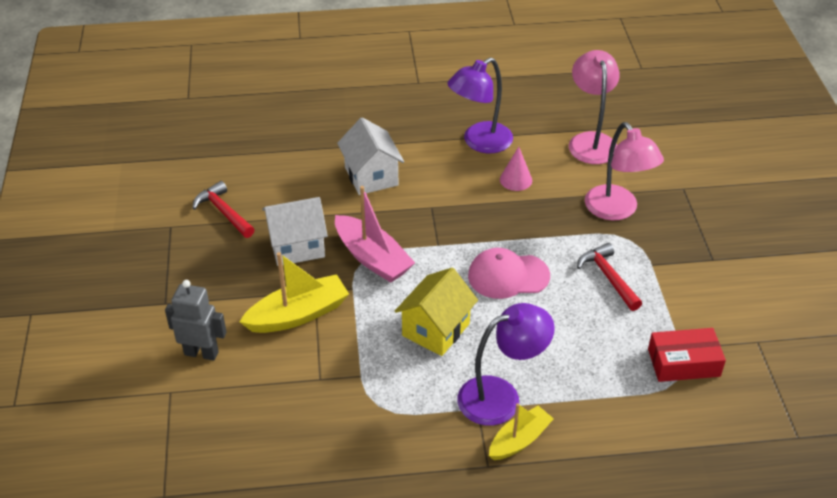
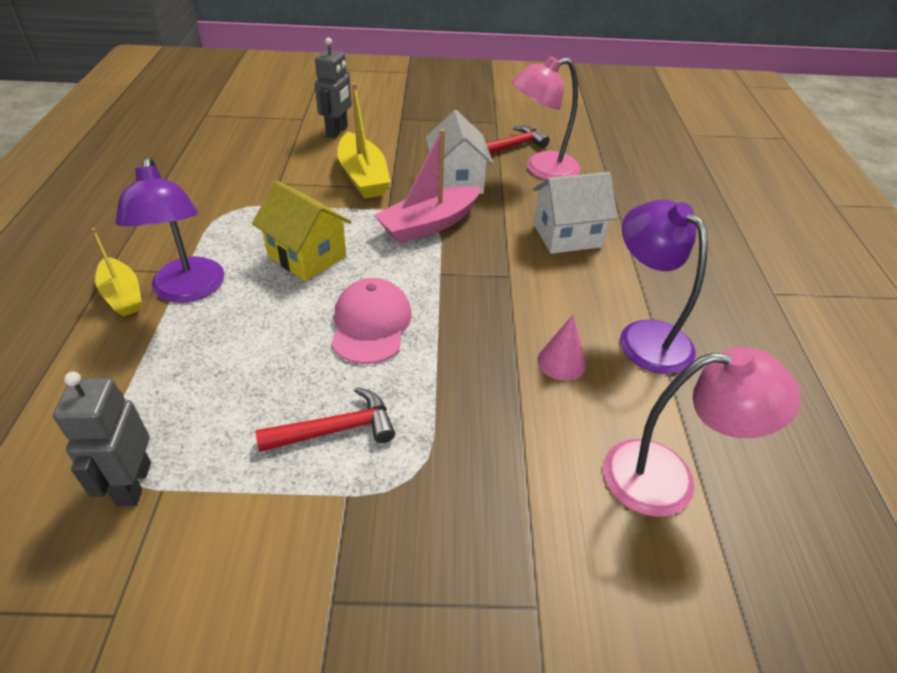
camera: 95 degrees right, 0 degrees up
(617, 210) = (482, 476): pink lamp -> pink lamp (541, 169)
(683, 362) = (133, 484): red box -> grey robot

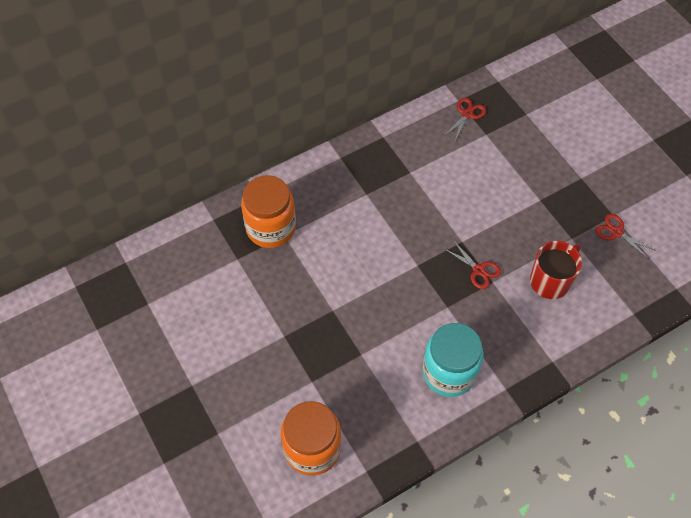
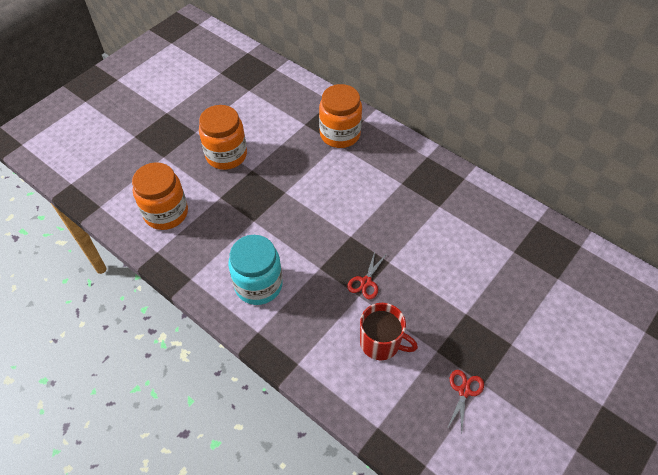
camera: 70 degrees right, 5 degrees down
(248, 358) = (226, 155): none -> orange jar
(467, 114) = (526, 231): red scissors -> none

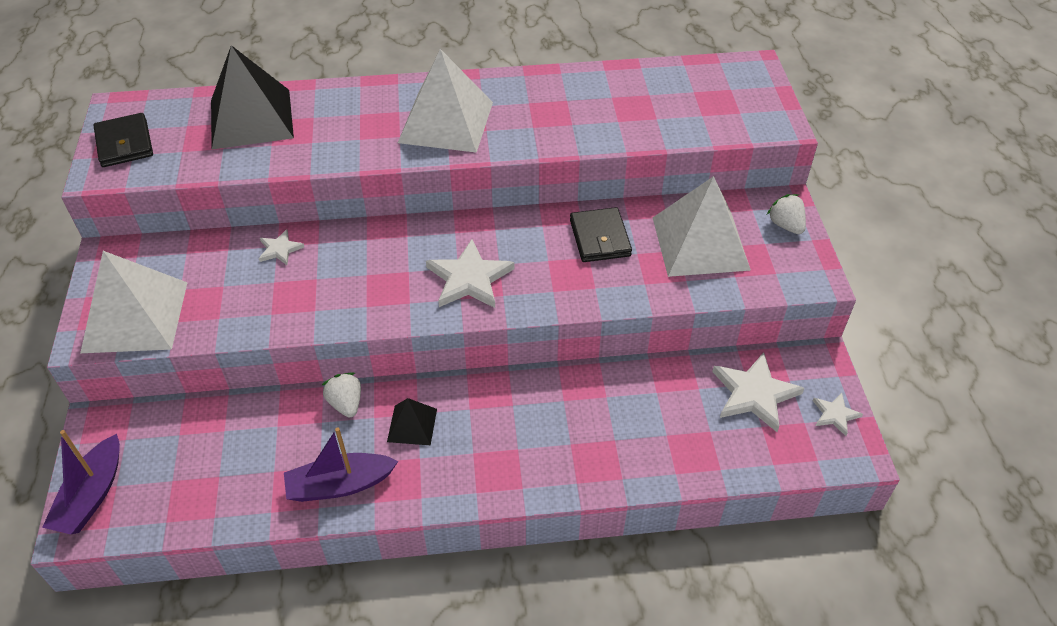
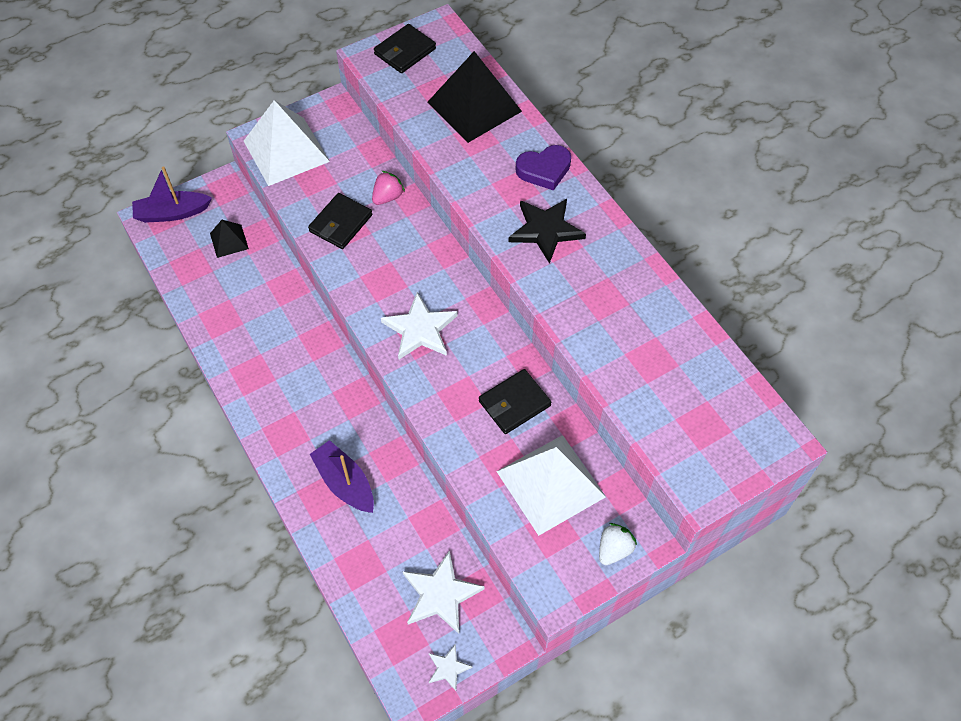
camera: 65 degrees right, 10 degrees up
(280, 249) = (387, 197): white star -> pink strawberry
(282, 300) = (340, 223): none -> black wallet
(340, 485) = (233, 342): purple boat -> purple boat (345, 483)
(346, 403) = (301, 312): white strawberry -> none
(374, 99) = (544, 170): none -> purple heart
(412, 425) = (301, 362): black pyramid -> black pyramid (229, 241)
(446, 122) = (545, 230): white pyramid -> black star

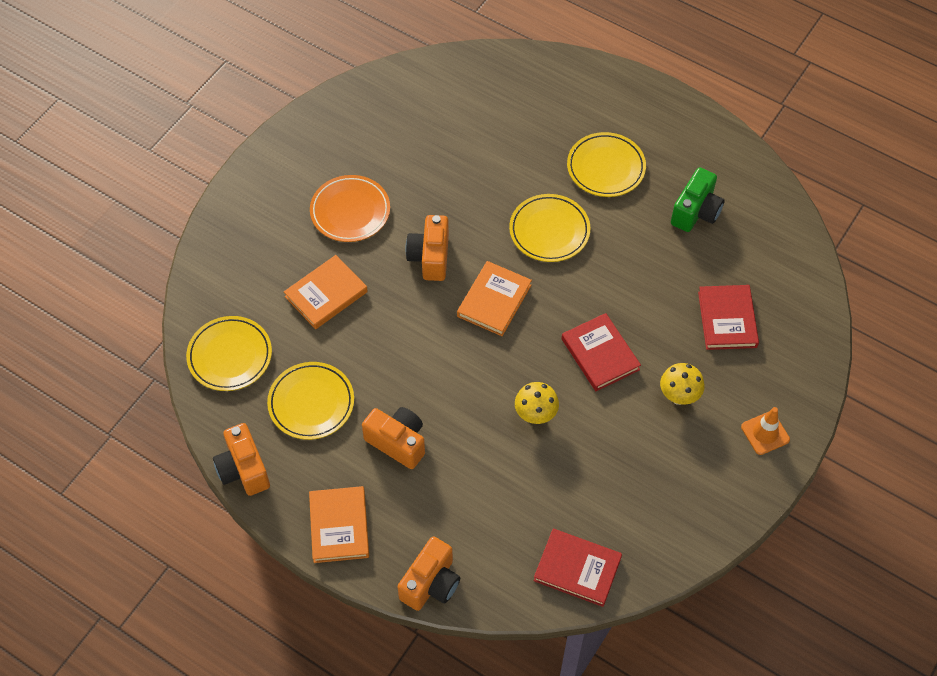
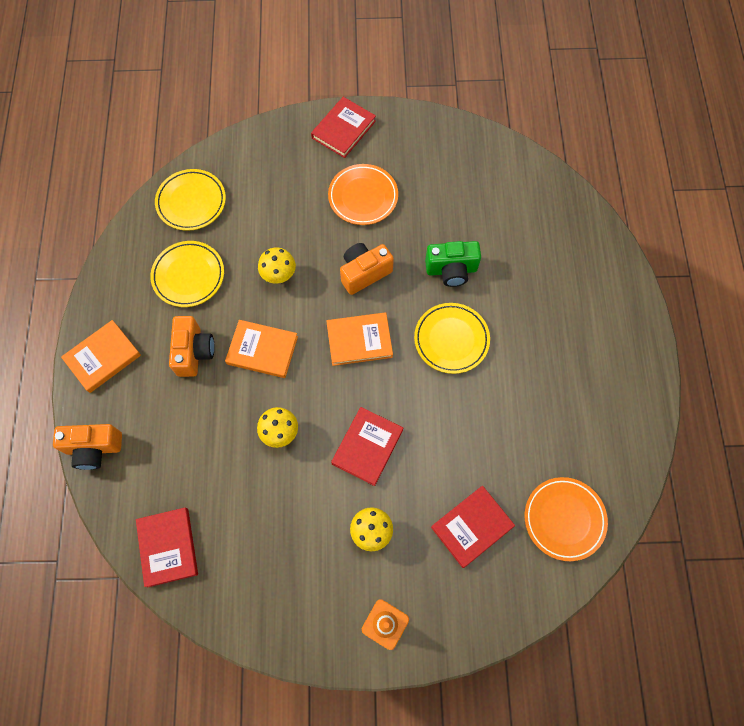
camera: 55 degrees right, 10 degrees up
(243, 469) = (109, 269): orange camera -> none
(263, 183) = (343, 129): none -> red book
(326, 294) = (283, 227): orange book -> orange book (262, 350)
(376, 327) = (279, 276): none -> yellow mushroom
(606, 167) = (543, 343): yellow plate -> none
(696, 212) = (557, 438): green camera -> green camera (451, 270)
(767, 251) = (564, 519): none -> orange plate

┄┄┄┄┄┄

[WHAT THIS TASK INVOLVES]: Write out the whole listing exactly, and drop the pictures.

[FINISHED TASK]:
camera: 95 degrees right, 0 degrees up
(617, 210) = (482, 476): pink lamp -> pink lamp (541, 169)
(683, 362) = (133, 484): red box -> grey robot

camera: 70 degrees right, 5 degrees down
(248, 358) = (226, 155): none -> orange jar
(467, 114) = (526, 231): red scissors -> none

camera: 65 degrees right, 10 degrees up
(280, 249) = (387, 197): white star -> pink strawberry
(282, 300) = (340, 223): none -> black wallet
(340, 485) = (233, 342): purple boat -> purple boat (345, 483)
(346, 403) = (301, 312): white strawberry -> none
(374, 99) = (544, 170): none -> purple heart
(412, 425) = (301, 362): black pyramid -> black pyramid (229, 241)
(446, 122) = (545, 230): white pyramid -> black star

camera: 55 degrees right, 10 degrees up
(243, 469) = (109, 269): orange camera -> none
(263, 183) = (343, 129): none -> red book
(326, 294) = (283, 227): orange book -> orange book (262, 350)
(376, 327) = (279, 276): none -> yellow mushroom
(606, 167) = (543, 343): yellow plate -> none
(696, 212) = (557, 438): green camera -> green camera (451, 270)
(767, 251) = (564, 519): none -> orange plate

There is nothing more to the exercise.